Supplied material Start Marker
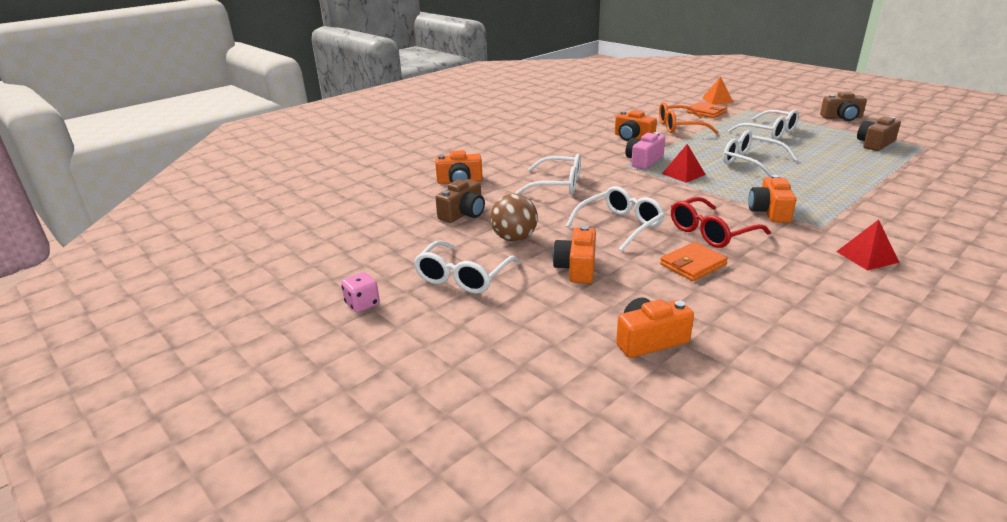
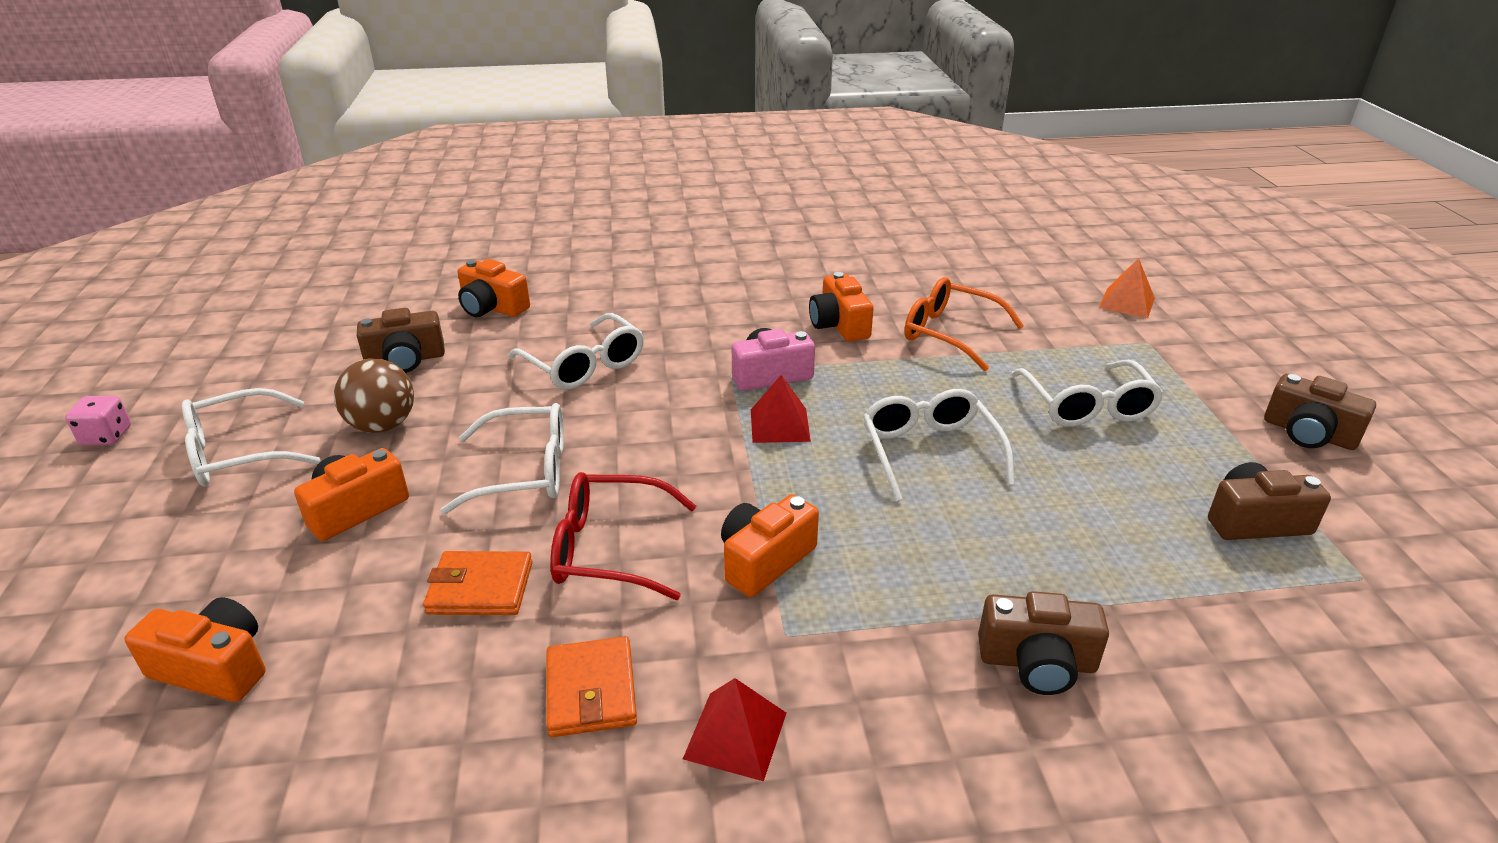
camera: 35 degrees right, 5 degrees up
(706, 112) = (1056, 321): orange wallet -> orange wallet (591, 691)
(898, 200) = (1037, 662): none -> brown camera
Supplied material End Marker
### Task item:
Repeat exactly the lines of the material from the one with "(706, 112) = (1056, 321): orange" through the end, both the first and the last included.

### Exercise output:
(706, 112) = (1056, 321): orange wallet -> orange wallet (591, 691)
(898, 200) = (1037, 662): none -> brown camera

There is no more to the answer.